Some of the lines below need repeating. Reproduce exactly those between the lines holding "(497, 347) = (407, 388): blue" and "(654, 331) = (574, 455): blue", inclusive.

*** Extracted data Section Begins ***

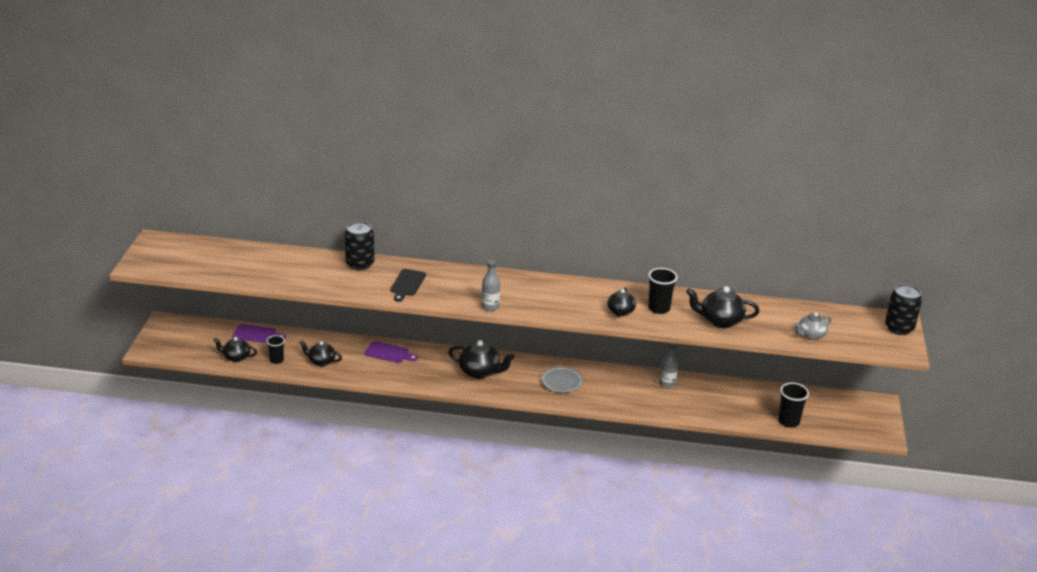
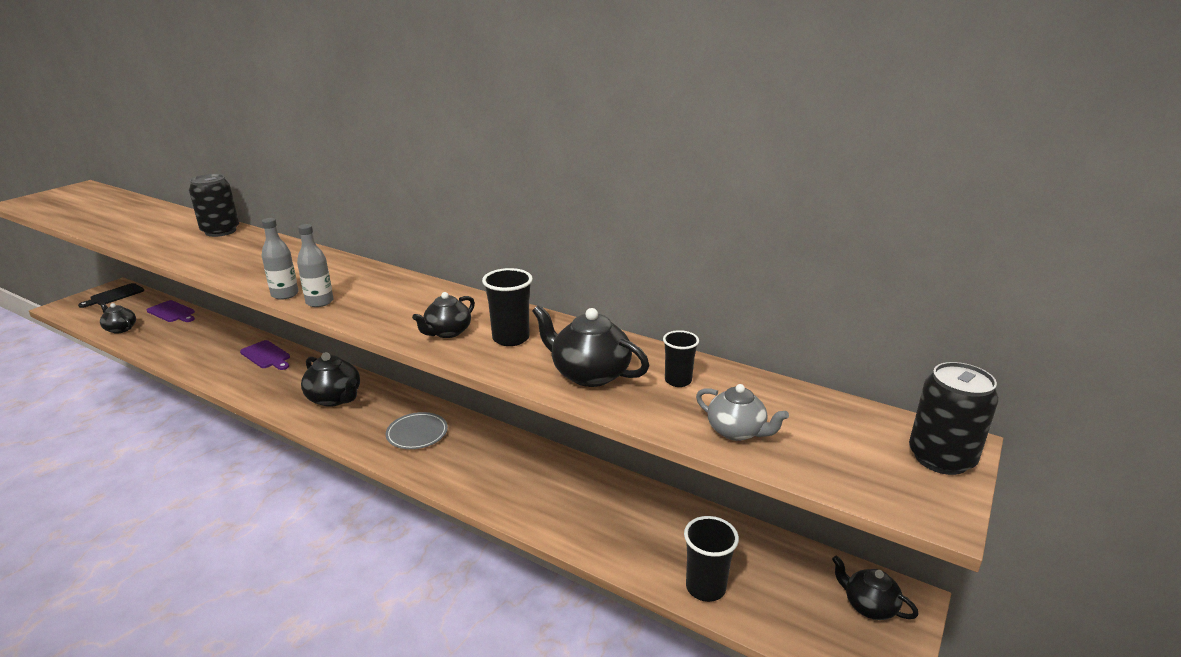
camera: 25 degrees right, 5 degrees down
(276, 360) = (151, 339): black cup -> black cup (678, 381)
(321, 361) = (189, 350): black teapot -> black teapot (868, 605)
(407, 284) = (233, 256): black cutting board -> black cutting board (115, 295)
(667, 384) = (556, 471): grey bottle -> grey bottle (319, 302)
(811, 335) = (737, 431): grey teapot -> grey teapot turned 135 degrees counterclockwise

*** Extracted data Section Ends ***
*** Extracted data Section Begins ***

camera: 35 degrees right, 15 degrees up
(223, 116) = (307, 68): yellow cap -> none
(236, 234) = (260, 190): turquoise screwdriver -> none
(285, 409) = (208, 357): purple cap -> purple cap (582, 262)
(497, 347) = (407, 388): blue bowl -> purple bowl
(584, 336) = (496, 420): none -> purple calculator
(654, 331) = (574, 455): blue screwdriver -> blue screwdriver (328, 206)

*** Extracted data Section Ends ***
*** Extracted data Section Begins ***

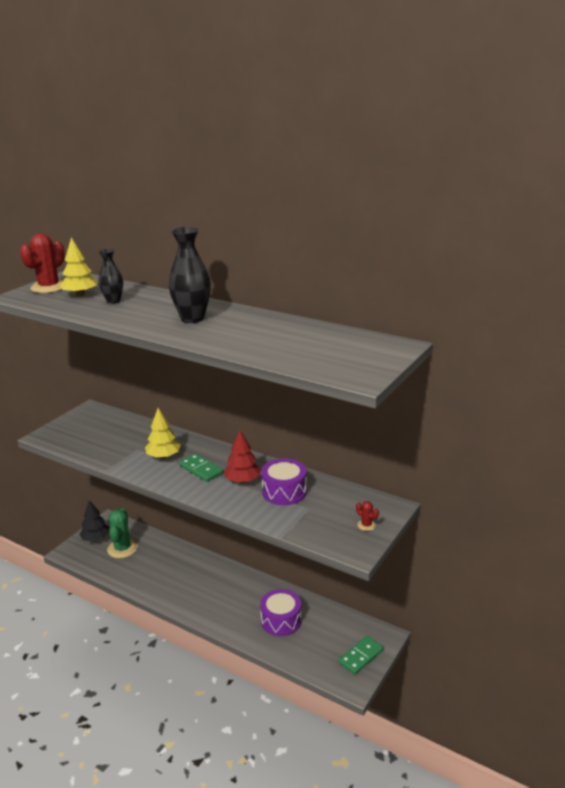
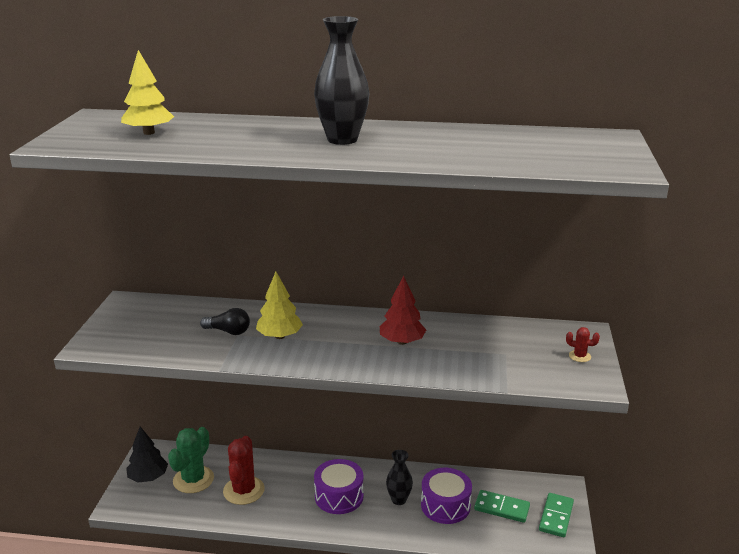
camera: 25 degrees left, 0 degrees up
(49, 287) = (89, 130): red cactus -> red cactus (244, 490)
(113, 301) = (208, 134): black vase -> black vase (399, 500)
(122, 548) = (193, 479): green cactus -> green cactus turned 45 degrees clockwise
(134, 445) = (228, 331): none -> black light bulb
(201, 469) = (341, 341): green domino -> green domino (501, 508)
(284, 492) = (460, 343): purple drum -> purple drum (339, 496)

*** Extracted data Section Ends ***

• [Written response]:
(497, 347) = (407, 388): blue bowl -> purple bowl
(584, 336) = (496, 420): none -> purple calculator
(654, 331) = (574, 455): blue screwdriver -> blue screwdriver (328, 206)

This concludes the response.